* **Work to complete**
The records that follow are to be reproduced exactly. Any pictures in them are left out.

* **Records for this exercise**
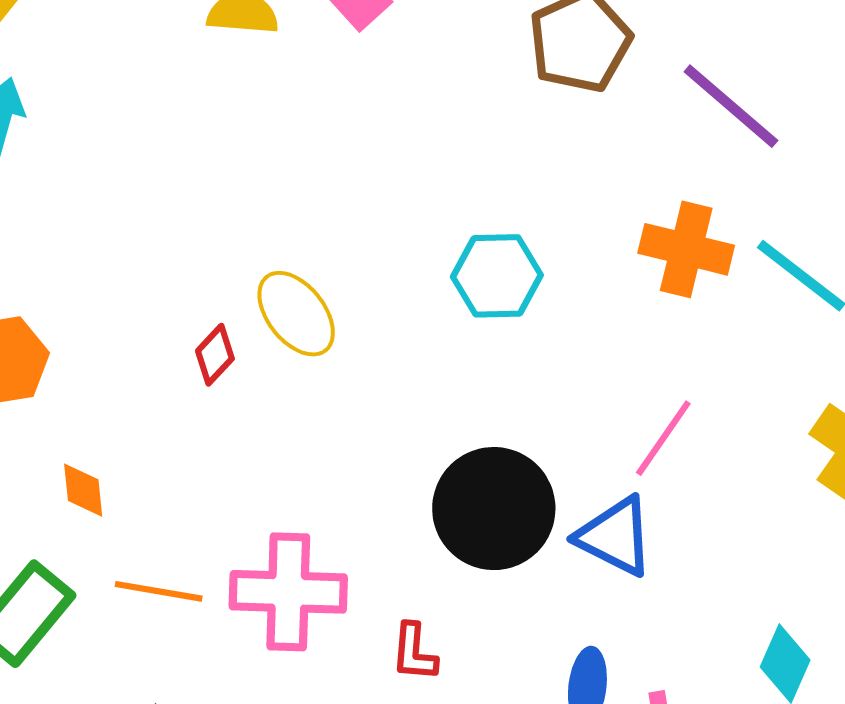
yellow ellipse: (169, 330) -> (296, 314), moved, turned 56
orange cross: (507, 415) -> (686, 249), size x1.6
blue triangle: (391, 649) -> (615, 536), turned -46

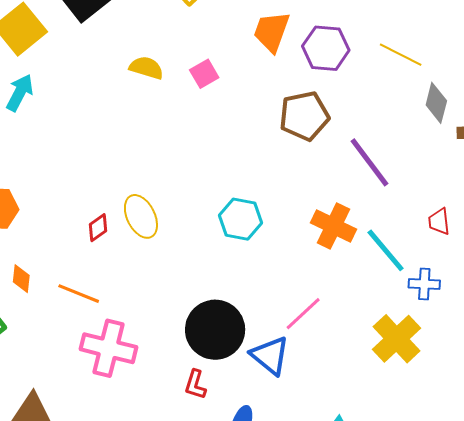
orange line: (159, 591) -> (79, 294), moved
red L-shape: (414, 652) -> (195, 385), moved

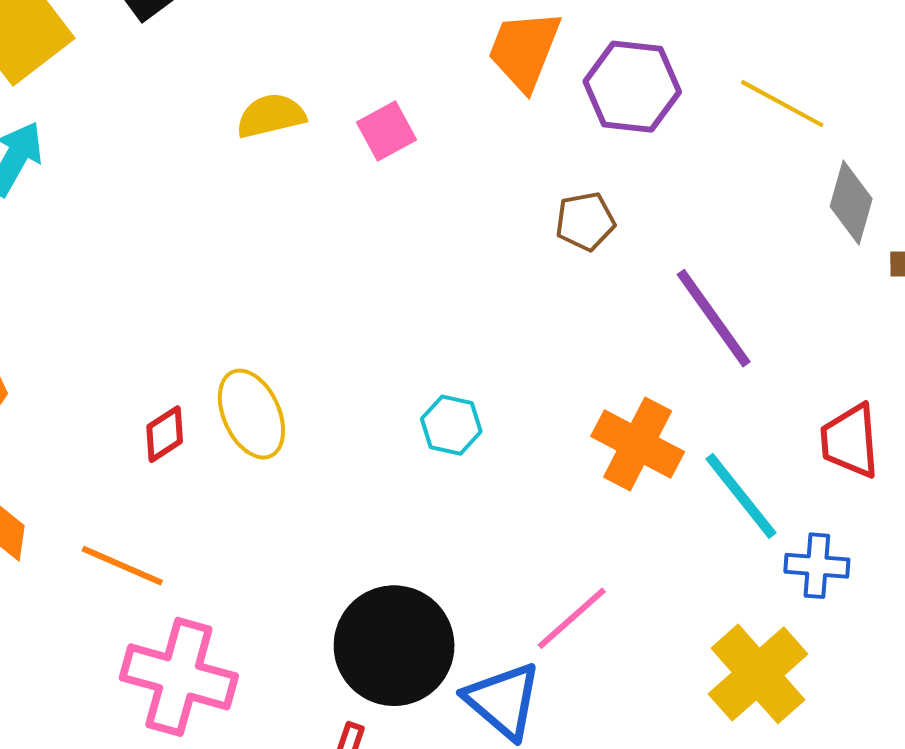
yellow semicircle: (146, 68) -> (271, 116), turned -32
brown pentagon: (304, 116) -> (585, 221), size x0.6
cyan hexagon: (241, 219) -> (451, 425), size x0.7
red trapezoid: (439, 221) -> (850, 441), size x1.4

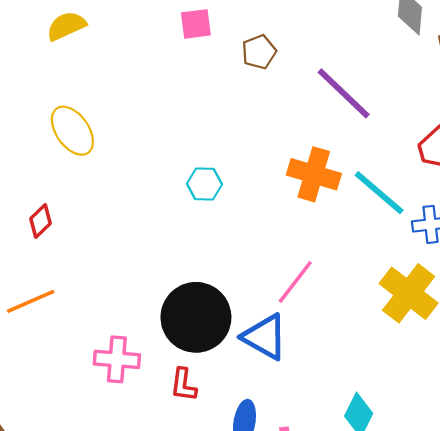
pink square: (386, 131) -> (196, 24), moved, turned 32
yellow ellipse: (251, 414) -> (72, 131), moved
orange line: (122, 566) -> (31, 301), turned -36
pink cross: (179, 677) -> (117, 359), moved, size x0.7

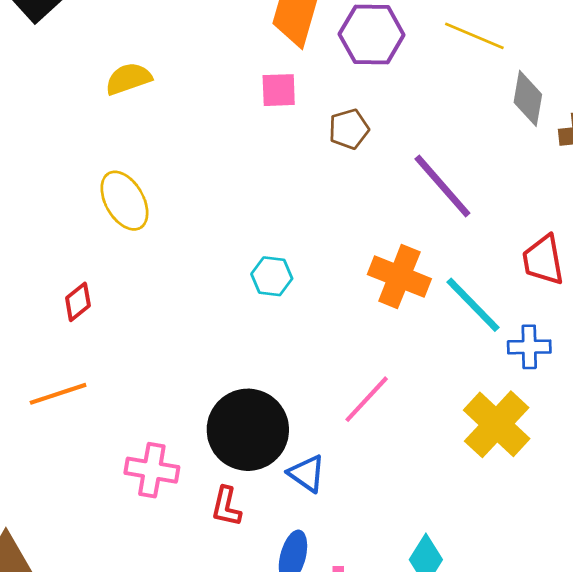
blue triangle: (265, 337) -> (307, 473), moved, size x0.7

* **Exercise solution**
yellow ellipse: (169, 330) -> (296, 314), moved, turned 56
orange cross: (507, 415) -> (686, 249), size x1.6
blue triangle: (391, 649) -> (615, 536), turned -46

orange line: (159, 591) -> (79, 294), moved
red L-shape: (414, 652) -> (195, 385), moved

yellow semicircle: (146, 68) -> (271, 116), turned -32
brown pentagon: (304, 116) -> (585, 221), size x0.6
cyan hexagon: (241, 219) -> (451, 425), size x0.7
red trapezoid: (439, 221) -> (850, 441), size x1.4

pink square: (386, 131) -> (196, 24), moved, turned 32
yellow ellipse: (251, 414) -> (72, 131), moved
orange line: (122, 566) -> (31, 301), turned -36
pink cross: (179, 677) -> (117, 359), moved, size x0.7

blue triangle: (265, 337) -> (307, 473), moved, size x0.7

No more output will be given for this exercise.